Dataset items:
-*-

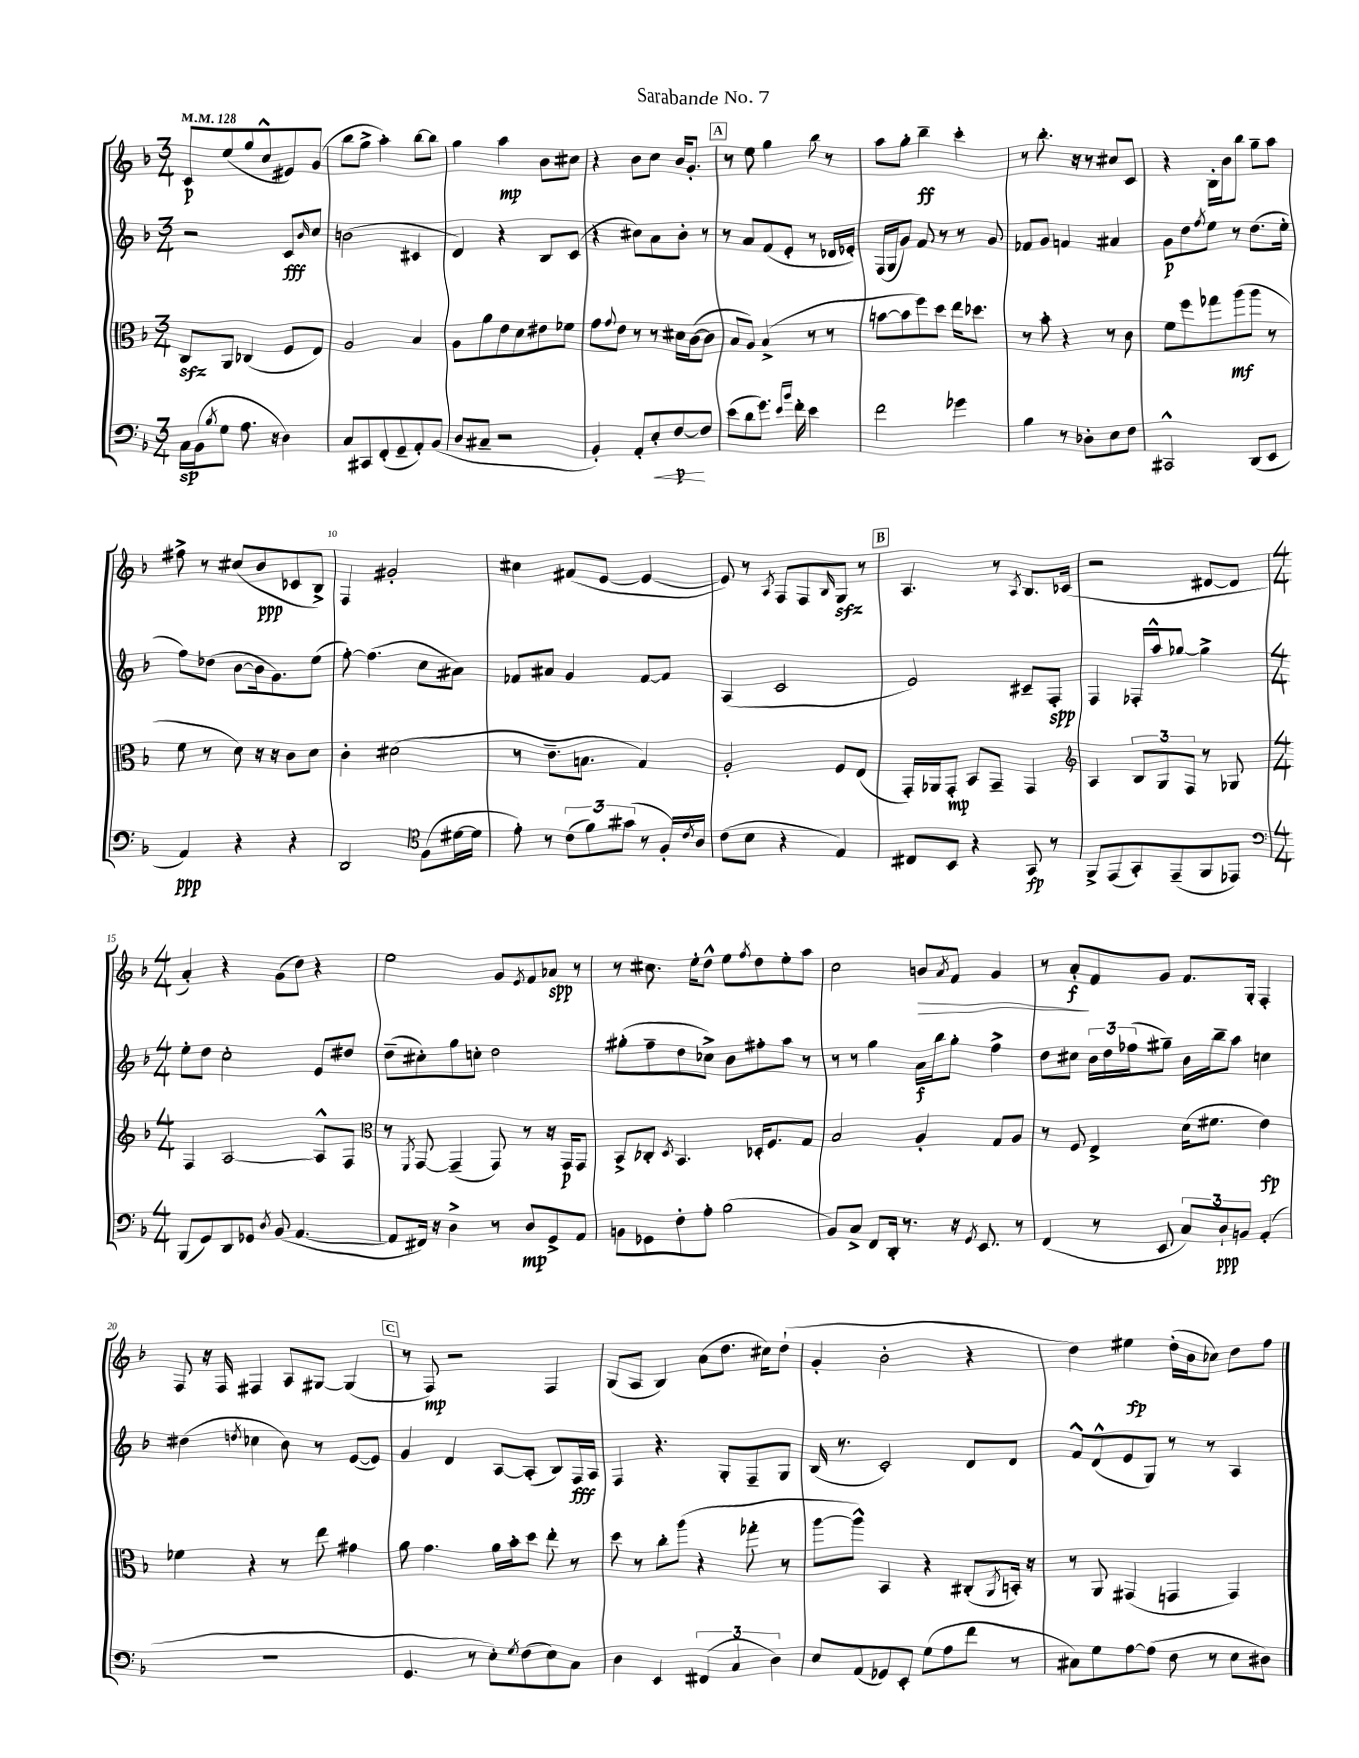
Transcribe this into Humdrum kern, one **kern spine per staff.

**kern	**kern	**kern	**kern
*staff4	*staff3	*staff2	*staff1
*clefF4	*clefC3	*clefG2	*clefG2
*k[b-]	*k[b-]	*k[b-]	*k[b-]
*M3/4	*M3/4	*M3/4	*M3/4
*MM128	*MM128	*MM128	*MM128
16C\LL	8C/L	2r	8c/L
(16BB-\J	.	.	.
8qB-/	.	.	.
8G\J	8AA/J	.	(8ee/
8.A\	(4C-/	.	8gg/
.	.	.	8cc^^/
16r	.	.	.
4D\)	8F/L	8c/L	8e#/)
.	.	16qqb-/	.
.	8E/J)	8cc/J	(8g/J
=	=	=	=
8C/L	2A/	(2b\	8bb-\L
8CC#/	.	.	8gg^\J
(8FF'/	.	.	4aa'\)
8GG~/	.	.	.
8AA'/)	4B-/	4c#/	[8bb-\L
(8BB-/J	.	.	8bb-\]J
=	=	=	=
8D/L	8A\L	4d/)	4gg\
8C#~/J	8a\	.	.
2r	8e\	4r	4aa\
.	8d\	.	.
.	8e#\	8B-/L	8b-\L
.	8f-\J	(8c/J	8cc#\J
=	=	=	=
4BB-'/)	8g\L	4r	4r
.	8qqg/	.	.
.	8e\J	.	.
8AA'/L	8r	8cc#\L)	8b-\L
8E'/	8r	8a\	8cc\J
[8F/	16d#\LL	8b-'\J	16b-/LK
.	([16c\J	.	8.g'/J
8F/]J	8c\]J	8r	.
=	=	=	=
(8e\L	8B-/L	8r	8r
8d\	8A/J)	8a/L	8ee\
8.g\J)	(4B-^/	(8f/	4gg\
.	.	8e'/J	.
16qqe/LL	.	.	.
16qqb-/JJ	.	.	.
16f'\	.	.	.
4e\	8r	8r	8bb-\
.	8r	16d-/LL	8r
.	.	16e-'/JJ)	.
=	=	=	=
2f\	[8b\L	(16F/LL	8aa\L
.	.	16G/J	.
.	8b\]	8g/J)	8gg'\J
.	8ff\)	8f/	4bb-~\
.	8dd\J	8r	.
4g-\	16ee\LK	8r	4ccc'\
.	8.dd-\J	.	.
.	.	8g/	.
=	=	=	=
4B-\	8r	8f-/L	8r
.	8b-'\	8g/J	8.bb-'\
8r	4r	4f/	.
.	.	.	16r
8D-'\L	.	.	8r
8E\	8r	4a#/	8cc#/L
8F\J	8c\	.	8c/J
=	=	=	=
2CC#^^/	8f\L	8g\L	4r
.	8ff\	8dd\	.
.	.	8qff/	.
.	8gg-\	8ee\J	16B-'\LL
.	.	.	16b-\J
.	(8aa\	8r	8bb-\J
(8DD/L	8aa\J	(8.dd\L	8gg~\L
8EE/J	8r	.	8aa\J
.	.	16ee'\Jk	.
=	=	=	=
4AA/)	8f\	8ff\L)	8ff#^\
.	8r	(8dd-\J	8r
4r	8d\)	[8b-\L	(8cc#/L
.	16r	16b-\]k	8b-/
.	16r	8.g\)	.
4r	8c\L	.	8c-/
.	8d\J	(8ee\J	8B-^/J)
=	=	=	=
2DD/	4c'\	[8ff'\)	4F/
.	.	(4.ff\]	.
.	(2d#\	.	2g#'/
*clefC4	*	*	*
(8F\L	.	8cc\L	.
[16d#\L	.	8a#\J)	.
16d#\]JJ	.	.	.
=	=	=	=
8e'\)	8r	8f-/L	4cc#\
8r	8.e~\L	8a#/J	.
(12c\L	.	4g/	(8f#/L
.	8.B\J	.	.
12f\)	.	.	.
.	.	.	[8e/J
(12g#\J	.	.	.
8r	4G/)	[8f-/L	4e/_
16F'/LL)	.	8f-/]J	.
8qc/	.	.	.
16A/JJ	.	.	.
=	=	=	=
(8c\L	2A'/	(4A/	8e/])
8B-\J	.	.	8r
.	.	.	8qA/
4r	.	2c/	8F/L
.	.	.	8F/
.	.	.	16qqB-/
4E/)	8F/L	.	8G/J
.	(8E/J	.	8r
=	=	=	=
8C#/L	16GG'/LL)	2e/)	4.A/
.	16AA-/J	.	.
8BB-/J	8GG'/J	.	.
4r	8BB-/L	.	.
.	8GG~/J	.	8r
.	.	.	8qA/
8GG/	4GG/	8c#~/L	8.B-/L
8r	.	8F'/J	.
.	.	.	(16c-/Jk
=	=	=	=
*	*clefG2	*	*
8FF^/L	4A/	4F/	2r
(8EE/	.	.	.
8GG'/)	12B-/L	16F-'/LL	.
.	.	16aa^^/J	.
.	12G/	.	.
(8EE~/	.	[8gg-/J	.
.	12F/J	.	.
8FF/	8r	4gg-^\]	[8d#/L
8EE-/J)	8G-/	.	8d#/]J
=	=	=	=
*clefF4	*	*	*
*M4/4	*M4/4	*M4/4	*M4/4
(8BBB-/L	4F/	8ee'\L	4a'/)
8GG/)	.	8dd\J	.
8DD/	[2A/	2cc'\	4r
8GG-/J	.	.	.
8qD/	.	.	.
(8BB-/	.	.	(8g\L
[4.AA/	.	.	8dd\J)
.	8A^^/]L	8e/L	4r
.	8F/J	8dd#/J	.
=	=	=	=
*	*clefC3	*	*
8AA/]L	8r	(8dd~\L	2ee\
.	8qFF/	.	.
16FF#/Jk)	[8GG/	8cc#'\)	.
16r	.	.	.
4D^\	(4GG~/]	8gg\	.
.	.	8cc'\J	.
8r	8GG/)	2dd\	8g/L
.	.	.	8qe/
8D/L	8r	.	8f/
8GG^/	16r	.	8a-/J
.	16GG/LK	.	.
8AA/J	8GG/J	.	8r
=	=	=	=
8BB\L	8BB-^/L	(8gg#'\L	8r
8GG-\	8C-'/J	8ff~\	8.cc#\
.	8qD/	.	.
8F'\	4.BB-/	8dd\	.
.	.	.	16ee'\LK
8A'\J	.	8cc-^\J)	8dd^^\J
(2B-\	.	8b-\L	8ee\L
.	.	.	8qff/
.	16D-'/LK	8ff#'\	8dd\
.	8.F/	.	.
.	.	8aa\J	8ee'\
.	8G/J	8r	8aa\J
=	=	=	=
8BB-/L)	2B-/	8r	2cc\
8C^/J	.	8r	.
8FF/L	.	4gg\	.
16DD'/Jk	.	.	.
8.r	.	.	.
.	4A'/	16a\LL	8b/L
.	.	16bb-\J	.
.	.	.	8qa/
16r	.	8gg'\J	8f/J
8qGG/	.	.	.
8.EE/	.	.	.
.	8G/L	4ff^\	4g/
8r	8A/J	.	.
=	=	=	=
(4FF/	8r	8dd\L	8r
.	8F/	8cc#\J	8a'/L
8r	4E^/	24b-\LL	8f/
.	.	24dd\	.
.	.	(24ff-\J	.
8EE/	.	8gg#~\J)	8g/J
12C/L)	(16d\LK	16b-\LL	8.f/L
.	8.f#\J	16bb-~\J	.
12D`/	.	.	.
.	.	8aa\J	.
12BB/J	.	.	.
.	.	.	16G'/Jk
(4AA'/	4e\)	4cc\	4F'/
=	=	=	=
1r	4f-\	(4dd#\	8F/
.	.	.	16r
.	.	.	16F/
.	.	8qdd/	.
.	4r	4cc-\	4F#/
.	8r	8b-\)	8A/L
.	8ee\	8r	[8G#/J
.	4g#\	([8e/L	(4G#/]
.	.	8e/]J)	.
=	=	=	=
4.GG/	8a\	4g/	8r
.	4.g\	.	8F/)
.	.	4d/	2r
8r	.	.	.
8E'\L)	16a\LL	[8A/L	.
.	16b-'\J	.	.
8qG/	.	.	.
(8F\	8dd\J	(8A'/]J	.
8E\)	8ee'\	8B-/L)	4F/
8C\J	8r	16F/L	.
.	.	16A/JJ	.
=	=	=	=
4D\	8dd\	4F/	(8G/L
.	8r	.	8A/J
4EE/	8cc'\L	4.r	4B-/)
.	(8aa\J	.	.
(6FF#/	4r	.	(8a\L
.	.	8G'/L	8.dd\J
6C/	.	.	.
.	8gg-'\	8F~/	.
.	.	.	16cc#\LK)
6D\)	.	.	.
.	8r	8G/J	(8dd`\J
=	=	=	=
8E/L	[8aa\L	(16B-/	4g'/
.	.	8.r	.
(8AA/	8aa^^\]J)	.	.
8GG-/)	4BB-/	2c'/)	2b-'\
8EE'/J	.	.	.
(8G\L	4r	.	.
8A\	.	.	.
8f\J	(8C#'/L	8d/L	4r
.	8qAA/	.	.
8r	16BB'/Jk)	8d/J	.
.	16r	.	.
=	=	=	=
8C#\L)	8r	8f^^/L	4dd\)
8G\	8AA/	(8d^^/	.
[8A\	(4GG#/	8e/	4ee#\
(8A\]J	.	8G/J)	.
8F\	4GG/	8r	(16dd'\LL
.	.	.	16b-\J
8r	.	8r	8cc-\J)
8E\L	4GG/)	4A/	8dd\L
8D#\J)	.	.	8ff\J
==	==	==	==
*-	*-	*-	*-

-*-

What the task asks
How many lines of the material contain the string "kern"? Matching is case-sensitive; give only the number.

Task answer
2